Description of the task: Check every line in the listing below for "purple". Copy the ones where it occurs.

Exercise data:
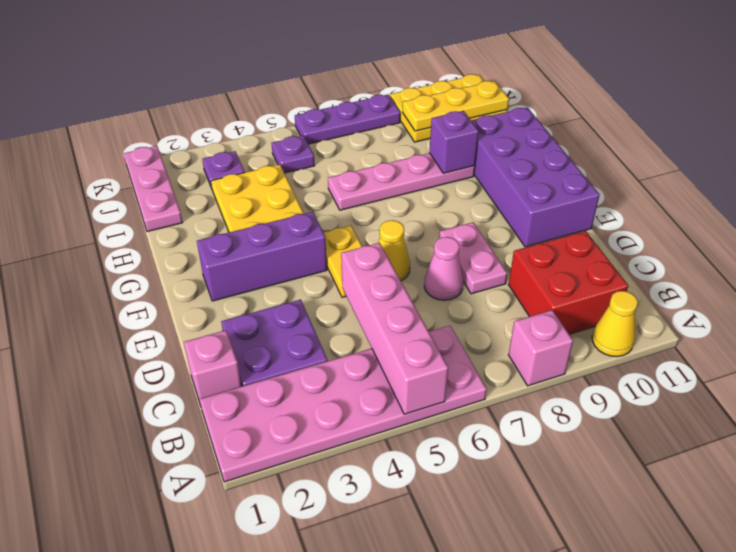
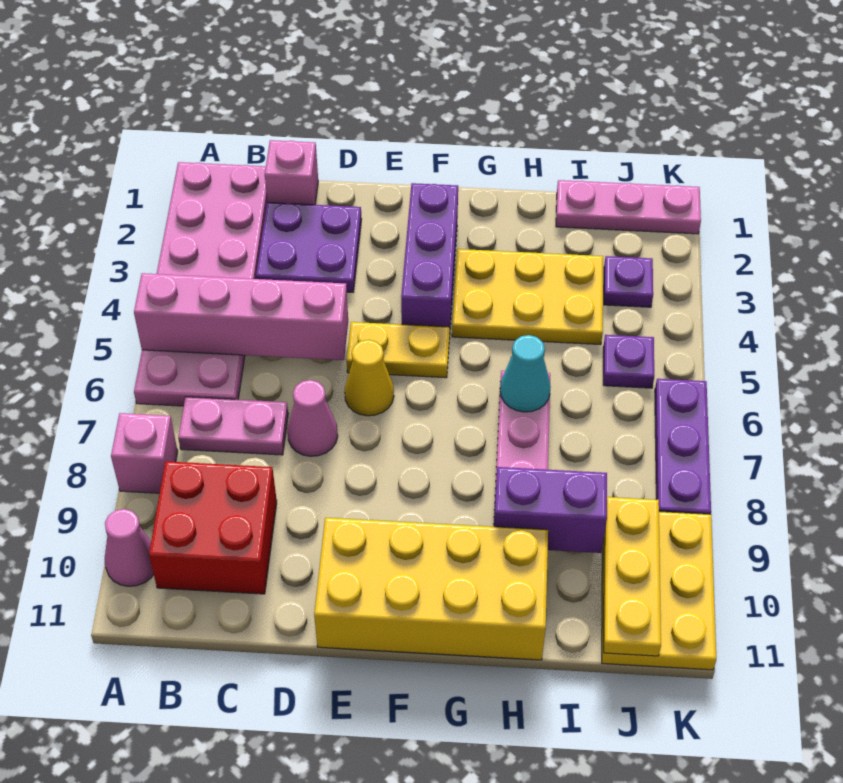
yellow cone A10 level 1 -> pink cone A10 level 1
pink plate D8:E8 level 1 -> pink plate B7:C7 level 1
purple brick E10:H11 level 1 -> yellow brick E10:H11 level 1
none -> cyan cone H6 level 2
purple brick H9 level 2 -> purple brick H9:I9 level 2

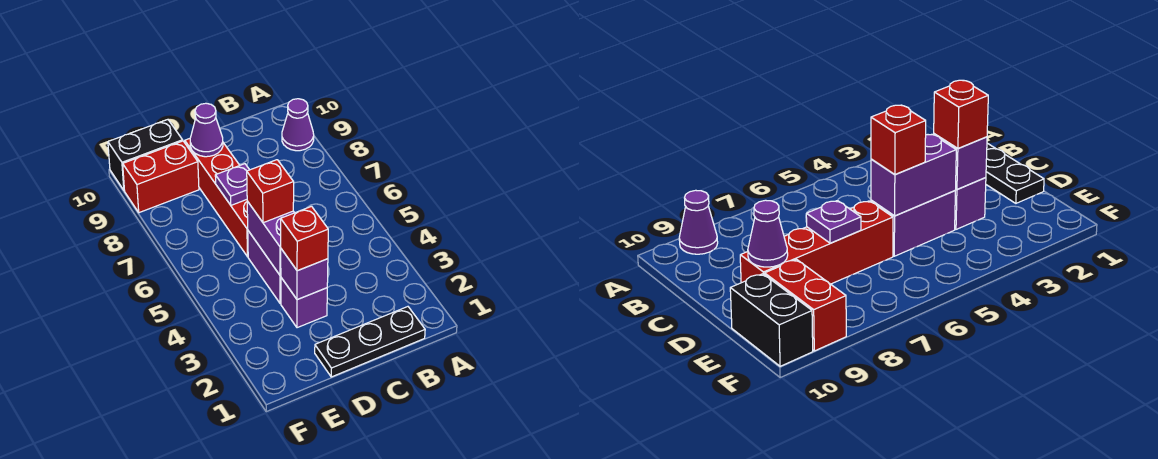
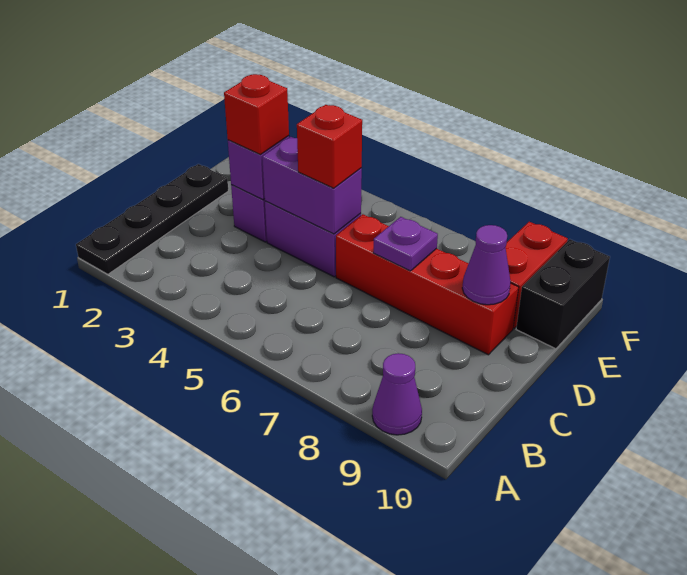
black plate B1:D1 level 1 -> black plate A1:D1 level 1

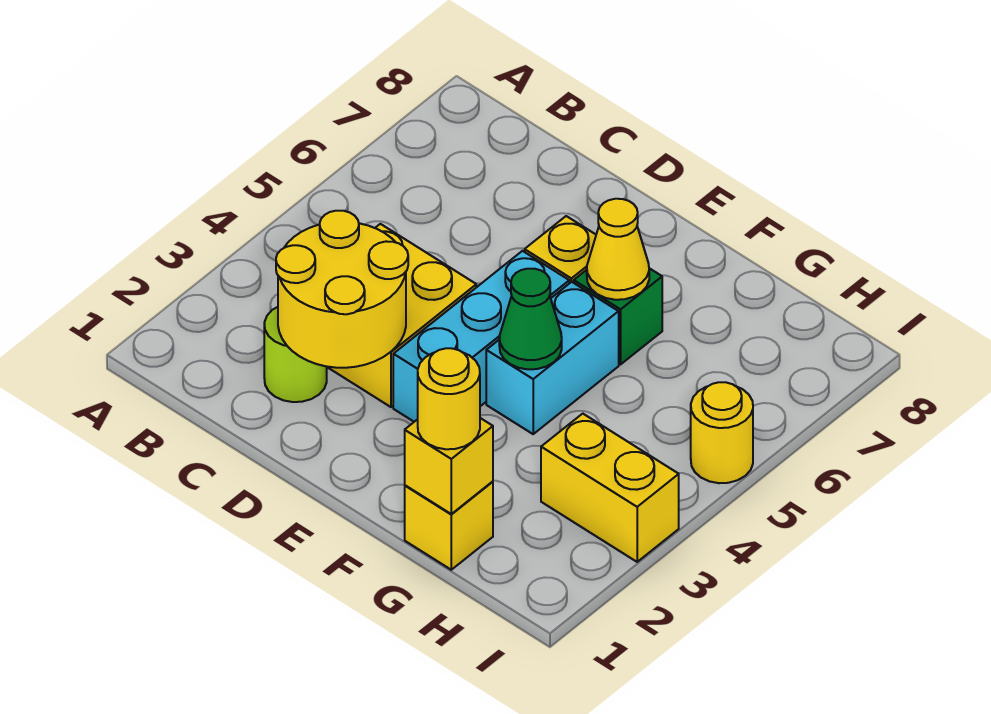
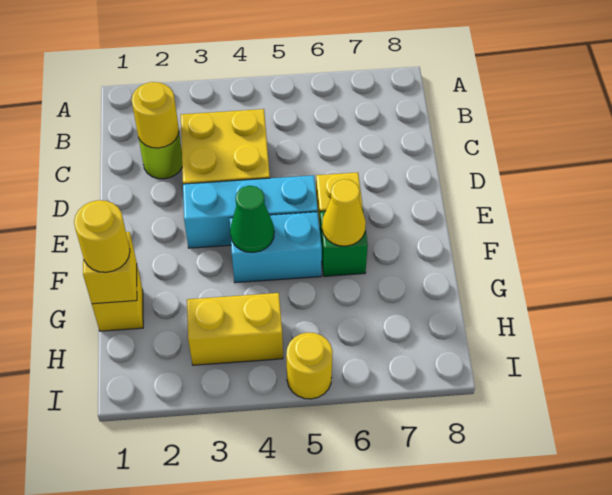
yellow round brick C2:D3 level 2 -> yellow round brick C2 level 2
yellow brick H3:I3 level 1 -> yellow brick H3:H4 level 1

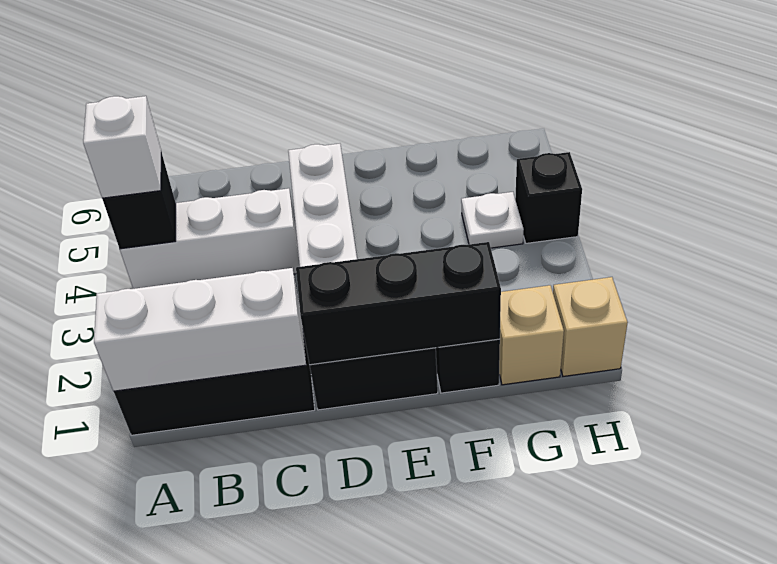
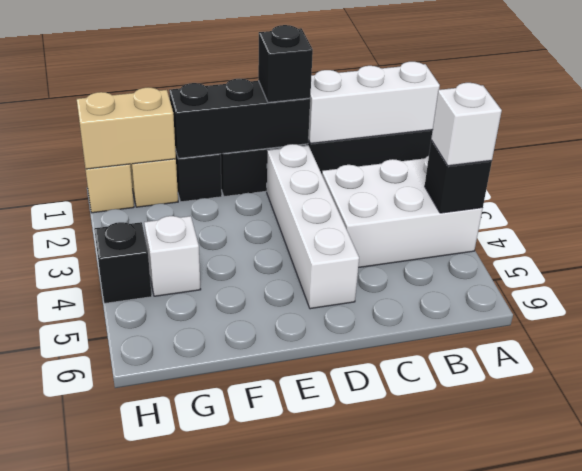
white brick A4:C4 level 1 -> white brick A3:C4 level 1
none -> black brick D1 level 3
none -> tan brick G1:H1 level 2
white plate G4 level 1 -> white brick G4 level 1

The completed task:
purple brick E10:H11 level 1 -> yellow brick E10:H11 level 1
purple brick H9 level 2 -> purple brick H9:I9 level 2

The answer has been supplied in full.